## Work request:
The pictures get dropped, while every remaining part of the listing is copied exactly.

## Information shown:
------------------------------

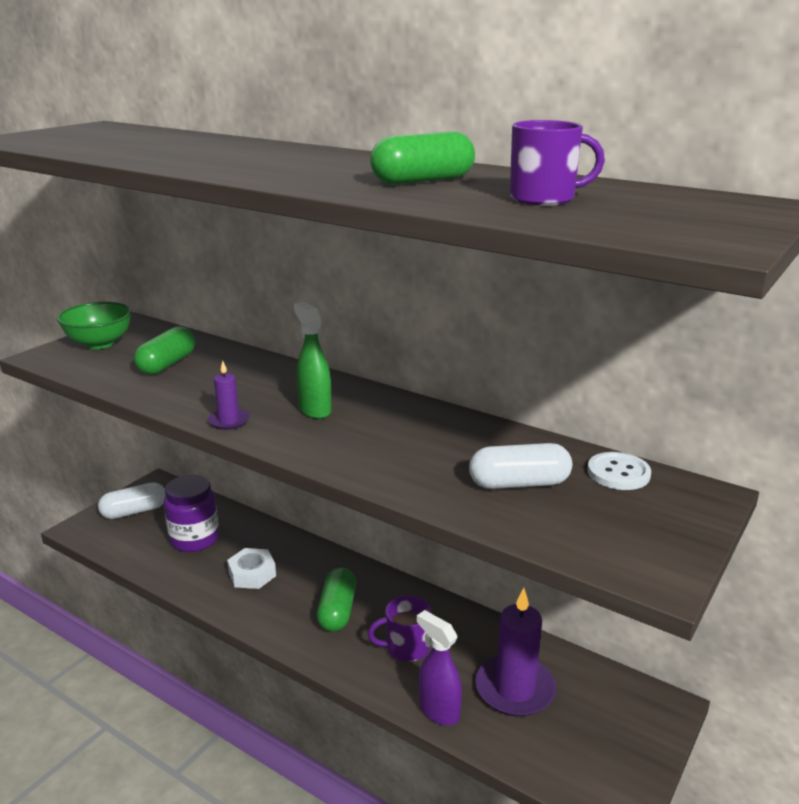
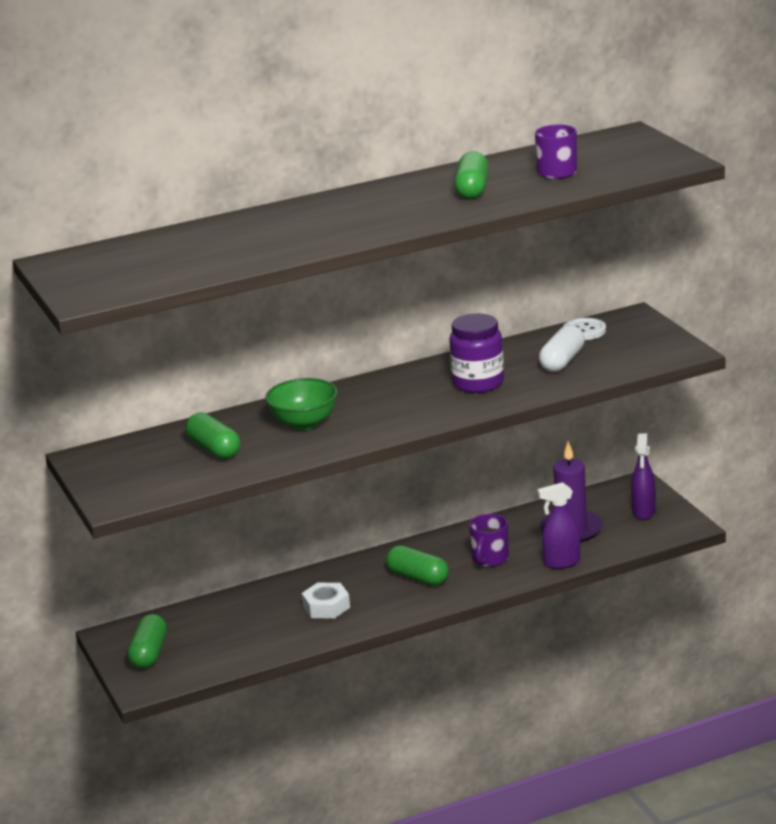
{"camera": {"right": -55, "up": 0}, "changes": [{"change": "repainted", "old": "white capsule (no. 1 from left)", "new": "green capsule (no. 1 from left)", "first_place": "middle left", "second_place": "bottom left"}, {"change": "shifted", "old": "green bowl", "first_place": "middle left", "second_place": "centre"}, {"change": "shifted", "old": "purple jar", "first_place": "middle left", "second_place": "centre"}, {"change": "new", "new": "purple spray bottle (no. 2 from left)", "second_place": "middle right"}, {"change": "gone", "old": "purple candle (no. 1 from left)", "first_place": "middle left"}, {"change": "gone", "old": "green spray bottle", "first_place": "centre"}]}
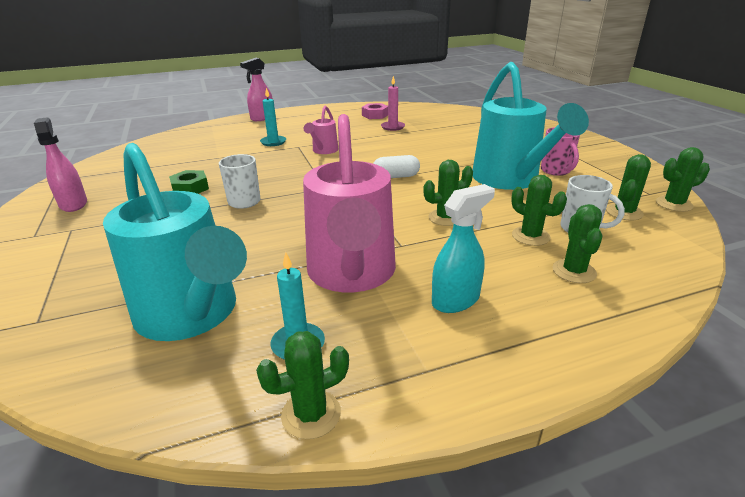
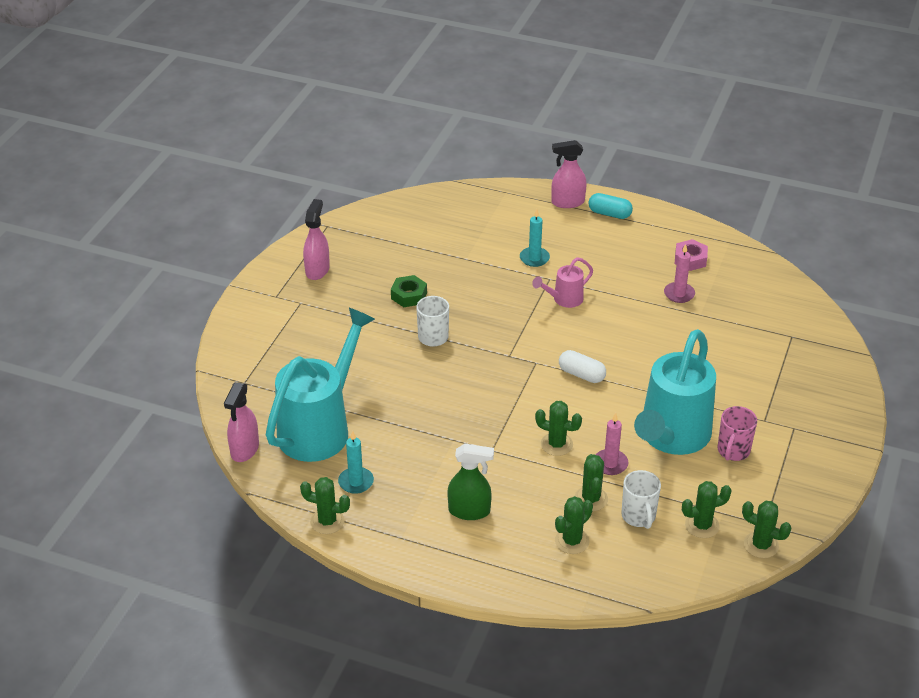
{"camera": {"right": 40, "up": 10}, "changes": [{"change": "new", "new": "pink spray bottle (no. 1 from left)", "second_place": "middle left"}, {"change": "rotated", "old": "turquoise watering can (no. 1 from left)", "first_place": "middle left", "second_place": "centre", "degrees": -150}, {"change": "repainted", "old": "turquoise spray bottle", "new": "green spray bottle", "first_place": "centre", "second_place": "bottom centre"}, {"change": "new", "new": "turquoise capsule", "second_place": "top centre"}, {"change": "new", "new": "pink candle (no. 1 from left)", "second_place": "centre"}, {"change": "gone", "old": "pink watering can (no. 2 from left)", "first_place": "centre"}]}
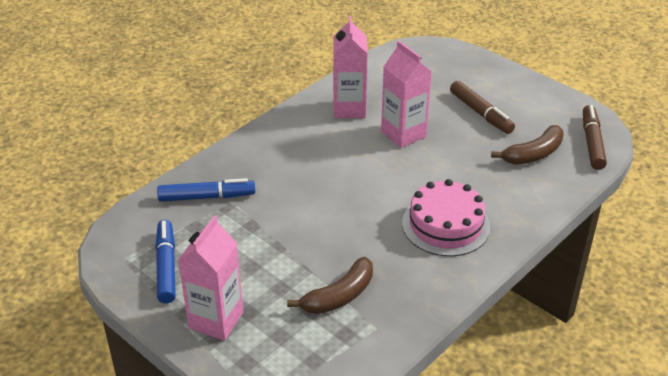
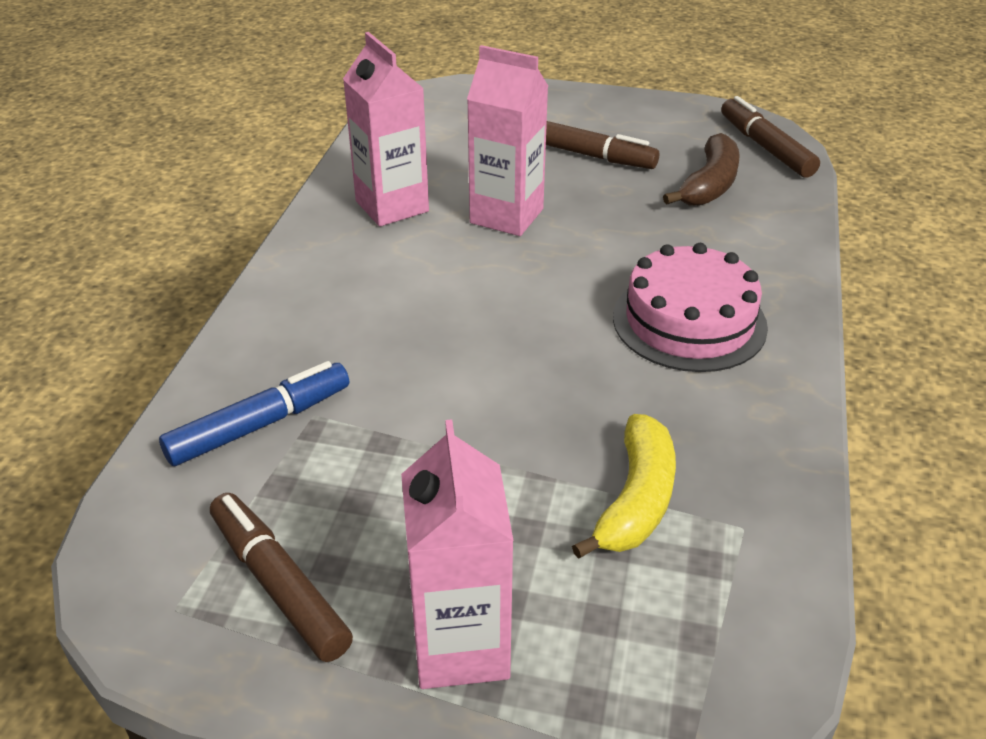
{"camera": {"right": -30, "up": 0}, "changes": [{"change": "repainted", "old": "blue marker (no. 1 from left)", "new": "brown marker (no. 1 from left)", "first_place": "bottom left", "second_place": "bottom left"}, {"change": "repainted", "old": "brown banana (no. 1 from left)", "new": "yellow banana", "first_place": "bottom centre", "second_place": "centre"}]}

------------------------------

## Response area:
{"camera": {"right": -55, "up": 0}, "changes": [{"change": "repainted", "old": "white capsule (no. 1 from left)", "new": "green capsule (no. 1 from left)", "first_place": "middle left", "second_place": "bottom left"}, {"change": "shifted", "old": "green bowl", "first_place": "middle left", "second_place": "centre"}, {"change": "shifted", "old": "purple jar", "first_place": "middle left", "second_place": "centre"}, {"change": "new", "new": "purple spray bottle (no. 2 from left)", "second_place": "middle right"}, {"change": "gone", "old": "purple candle (no. 1 from left)", "first_place": "middle left"}, {"change": "gone", "old": "green spray bottle", "first_place": "centre"}]}
{"camera": {"right": 40, "up": 10}, "changes": [{"change": "new", "new": "pink spray bottle (no. 1 from left)", "second_place": "middle left"}, {"change": "rotated", "old": "turquoise watering can (no. 1 from left)", "first_place": "middle left", "second_place": "centre", "degrees": -150}, {"change": "repainted", "old": "turquoise spray bottle", "new": "green spray bottle", "first_place": "centre", "second_place": "bottom centre"}, {"change": "new", "new": "turquoise capsule", "second_place": "top centre"}, {"change": "new", "new": "pink candle (no. 1 from left)", "second_place": "centre"}, {"change": "gone", "old": "pink watering can (no. 2 from left)", "first_place": "centre"}]}
{"camera": {"right": -30, "up": 0}, "changes": [{"change": "repainted", "old": "blue marker (no. 1 from left)", "new": "brown marker (no. 1 from left)", "first_place": "bottom left", "second_place": "bottom left"}, {"change": "repainted", "old": "brown banana (no. 1 from left)", "new": "yellow banana", "first_place": "bottom centre", "second_place": "centre"}]}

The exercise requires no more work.